EXERCISE REQUIREMENTS: Count the lines of the listing below that contain the string "markup" and report only that number.

MATERIAL SUPPLIED:
+---+

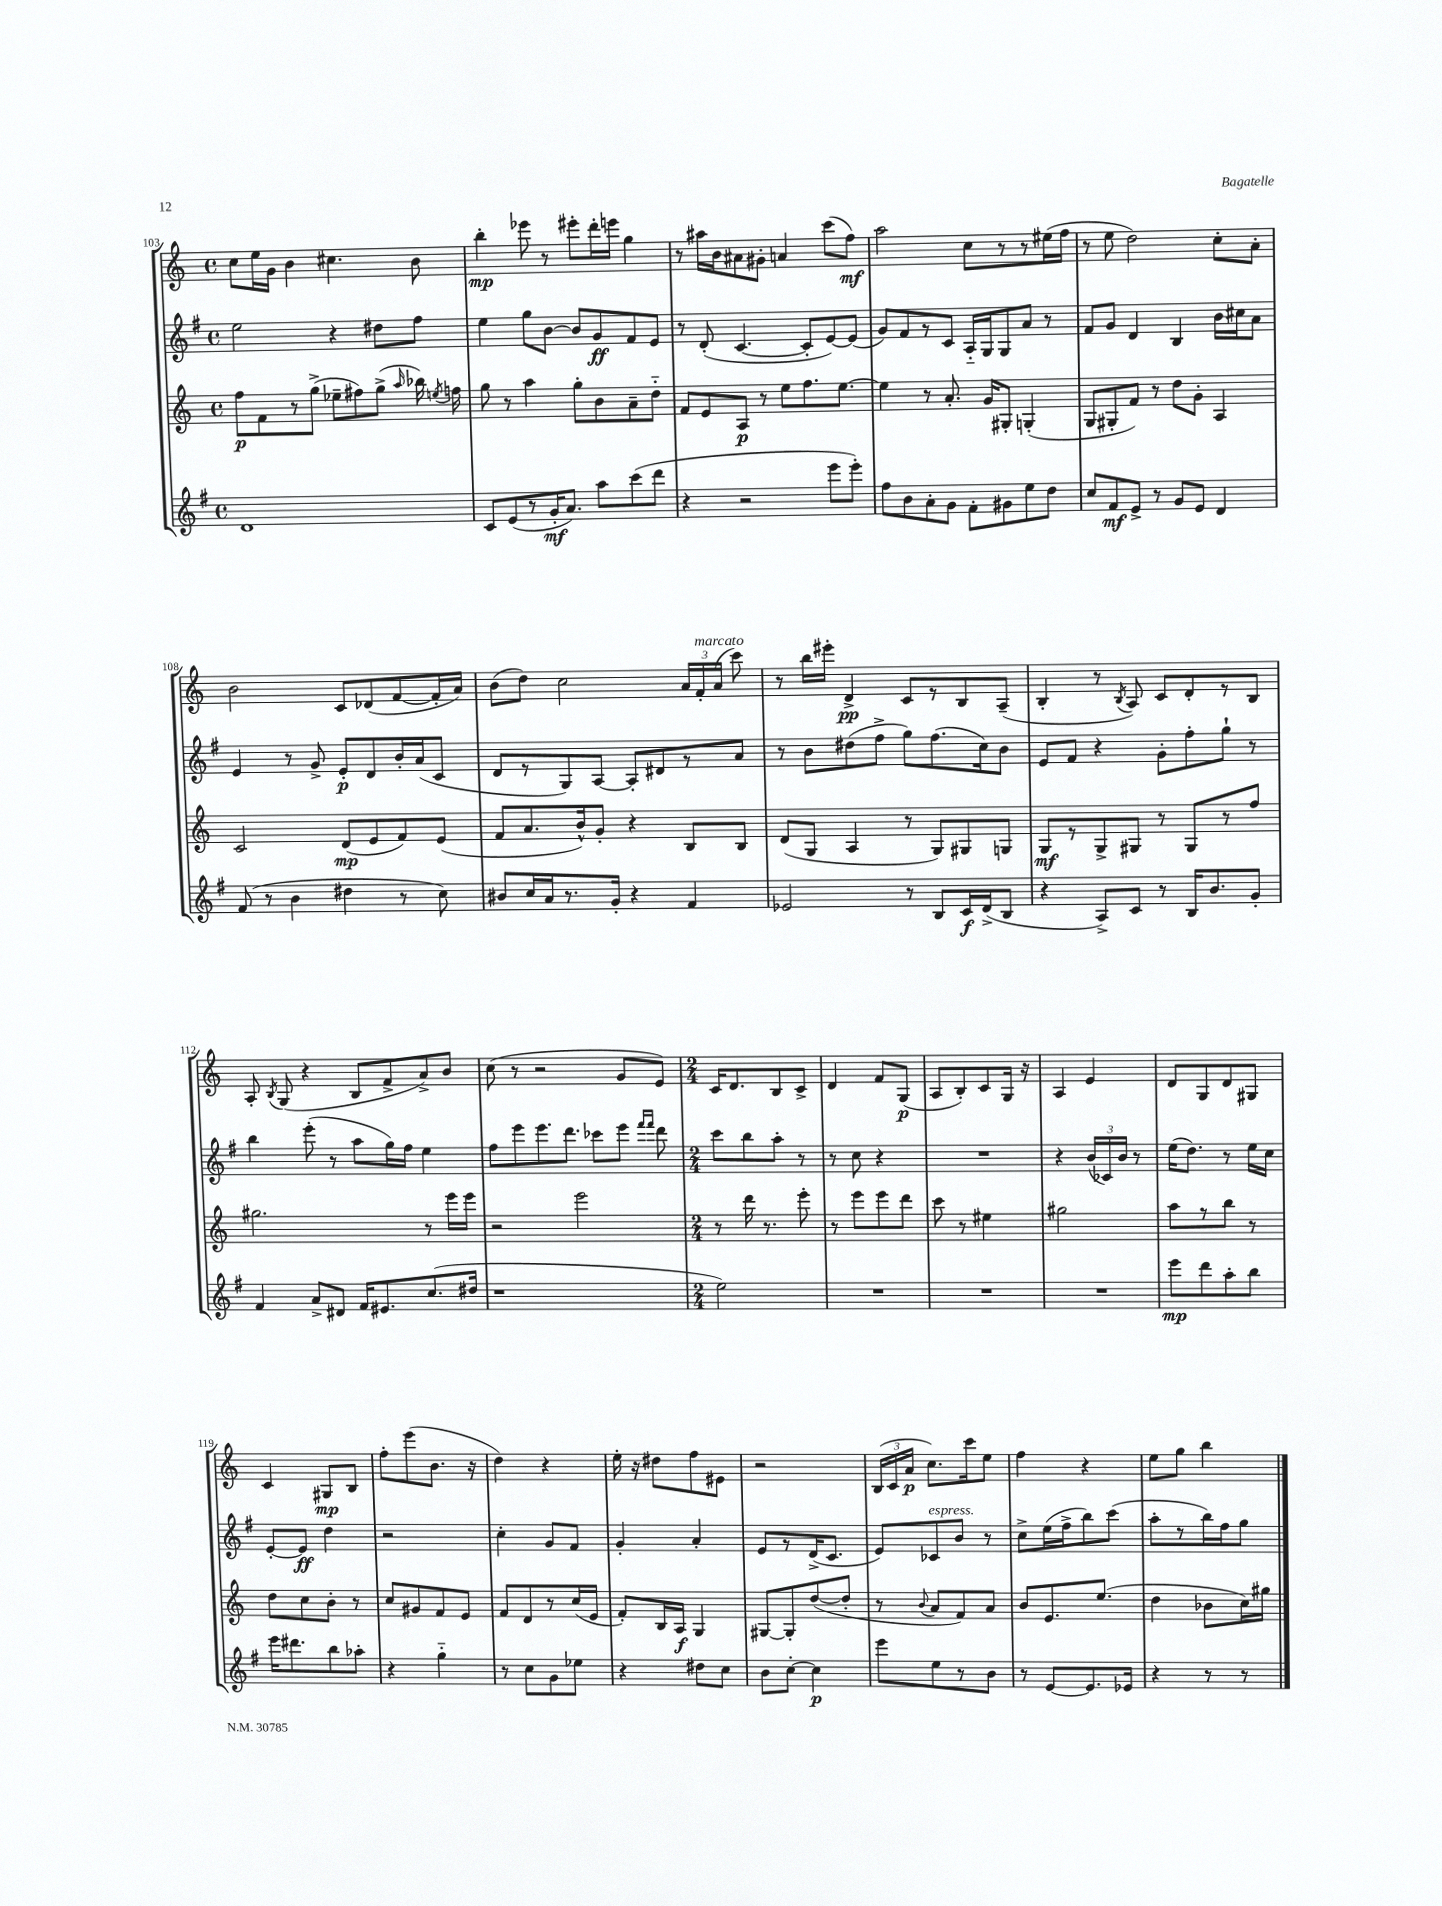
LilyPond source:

<<
\new StaffGroup <<
\new Staff = "s0" {
    \clef treble \key c \major \defaultTimeSignature \time 4/4
    \autoBeamOff c''8[ e''16 g'16] b'4 cis''4. b'8 |
    b''4-.\mp ees'''8 r8 eis'''8[-. d'''16-. e'''16] g''4 |
    r8 ais''16[ b'16 ais'8 gis'8]-. a'4 c'''8[( f''8]\mf) |
    a''2 c''8[ r8 r8 eis''16( f''16] |
    r8 e''8 d''2) c''8[-. a'8]-. |
    b'2 c'8[ des'8( f'8~ f'16-. a'16]) |
    b'8[( d''8]) c''2 \tuplet 3/2 { a'16[ f'16-.^\markup { \italic "marcato" } a'16]( } c'''8) |
    r8 b''16[ eis'''16]-. d'4->\pp c'8[ r8 b8 a8]--( |
    b4-. r8 \acciaccatura { b8 } a8) c'8[ d'8-. r8 b8] |
    a8-. \acciaccatura { b8 } g8( r4 b8[ f'8-> a'8->) b'8] |
    c''8( r8 r2 g'8[ e'8]) |
    \numericTimeSignature \time 2/4 c'16[ d'8. b8 c'8]-> |
    d'4 f'8[ g8]\p( |
    a8[ b8-.) c'8 g16] r16 |
    a4 e'4 |
    d'8[ g8 d'8 gis8] |
    c'4 gis8[\mp b8] |
    f''8[-. e'''8( b'8.] r16 |
    d''4) r4 |
    e''16-. r16 dis''8[ f''8 eis'8] |
    r2 |
    \tuplet 3/2 { b16[( c'16 a'16]\p } c''8.[) c'''16 e''8] |
    f''4 r4 |
    e''8[ g''8] b''4 \bar "|." |
}
\new Staff = "s1" {
    \clef treble \key g \major \defaultTimeSignature \time 4/4
    \autoBeamOff e''2 r4 dis''8[ fis''8] |
    e''4 g''8[ b'8]~ b'8[ g'8\ff fis'8 e'8] |
    r8 d'8-.( c'4.~ c'8[-. e'8~) e'8]( |
    g'8[) fis'8 r8 c'8] a16[-_ g16 g8 a'8] r8 |
    fis'8[ g'8] d'4 b4 b'16[ cis''16 a'8] |
    e'4 r8 g'8-> e'8[-.\p d'8 b'16-. a'16( c'8] |
    d'8[ r8 g8) a8]~ a8[-. dis'8 r8 a'8] |
    r8 b'8[ dis''8( fis''8]-> g''8[) fis''8.( c''16) b'8] |
    e'8[ fis'8] r4 g'8[-. fis''8-. g''8]-! r8 |
    b''4 e'''8-.( r8 a''8[ g''16) fis''16] e''4 |
    fis''8[ e'''8 e'''8. d'''8.] ces'''8[ e'''8] \grace { fis'''16[ fis'''16] } d'''8 |
    \numericTimeSignature \time 2/4 c'''8[ b''8 a''8]-. r8 |
    r8 c''8 r4 |
    R2 |
    r4 \tuplet 3/2 { b'16[( ces'16) b'16] } r8 |
    e''16[( d''8.]) r8 e''16[ c''16] |
    e'8[~-. e'8]\ff d''4 |
    r2 |
    c''4-. g'8[ fis'8] |
    g'4-. a'4-. |
    e'8[ r8 d'16->( c'8.] |
    e'8[) ces'8^\markup { \italic "espress." } b'8] r8 |
    c''8[-> e''16( fis''16-> b''8) c'''8]( |
    a''8[-. r8 b''16) fis''16 g''8] \bar "|." |
}
\new Staff = "s2" {
    \clef treble \key c \major \defaultTimeSignature \time 4/4
    \autoBeamOff f''8[\p f'8 r8 g''8]->( ees''8[-- fis''8) g''8]->( \grace { a''16 } bes''16) \acciaccatura { e''8 } f''16 |
    g''8 r8 a''4 g''8[-. b'8 a'8-- d''8]-_ |
    f'8[ e'8 a8]\p r8 e''8[ f''8. e''8.]~ |
    e''4 r8 a'8.-. g'16[ gis8]-. g4-.( |
    g8[ gis8-. f'8]) r8 d''8[ g'8]-. a4 |
    c'2 d'8[\mp( e'8 f'8) e'8]( |
    f'8[ a'8. b'16-^) g'8]-. r4 b8[ b8] |
    d'8[( g8] a4 r8 g8[) gis8 g8] |
    g8[\mf r8 g8-> gis8] r8 gis8[ r8 f''8] |
    gis''2. r8 e'''16[ e'''16] |
    r2 e'''2 |
    \numericTimeSignature \time 2/4 r8 d'''16 r8. e'''8-. |
    r8 e'''8[ e'''8 d'''8] |
    c'''8 r8 eis''4 |
    gis''2 |
    a''8[ r8 b''8] r8 |
    d''8[ c''8 b'8]-. r8 |
    c''8[ gis'8 f'8 e'8] |
    f'8[ d'8 r8 c''16( e'16] |
    f'8[-.) b16 a16]\f g4 |
    gis8[~ gis8-. d''8~( d''8]-. |
    r8 \appoggiatura { b'8 } a'8[ f'8) a'8] |
    b'8[ e'8. e''8.]( |
    d''4 bes'8[ c''16) gis''16] \bar "|." |
}
\new Staff = "s3" {
    \clef treble \key g \major \defaultTimeSignature \time 4/4
    \autoBeamOff d'1 |
    c'8[ e'8( r8 g'16-.\mf a'8.]) a''8[ c'''8( d'''8] |
    r4 r2 e'''8[ e'''8]-.) |
    fis''8[ b'8 a'8-. g'8] fis'8[-. gis'8 e''8 d''8] |
    c''8[ fis'8\mf e'8]-> r8 g'8[ e'8] d'4 |
    fis'8( r8 b'4 dis''4 r8 c''8) |
    bis'8[ c''16 a'16 r8. g'16]-. r4 fis'4 |
    ees'2 r8 b8[ c'16\f d'16->( b8] |
    r4 a8[->) c'8] r8 b16[ b'8. g'8]-. |
    fis'4 a'8[-> dis'8] fis'16[ eis'8. c''8.( dis''16] |
    r1 |
    \numericTimeSignature \time 2/4 e''2) |
    R2 |
    R2 |
    R2 |
    e'''8[\mp d'''8 a''8-. b''8] |
    e'''16[ dis'''8. b''8 aes''8]-. |
    r4 g''4-_ |
    r8 c''8[ g'8 ees''8] |
    r4 dis''8[ c''8] |
    b'8[ c''8]~-. c''4\p |
    e'''8[ e''8 r8 b'8] |
    r8 e'8[~ e'8. ees'16] |
    r4 r8 r8 \bar "|." |
}
>>
>>
\layout { \context { \Score currentBarNumber = #103 } }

+---+

ANSWER BELOW: 2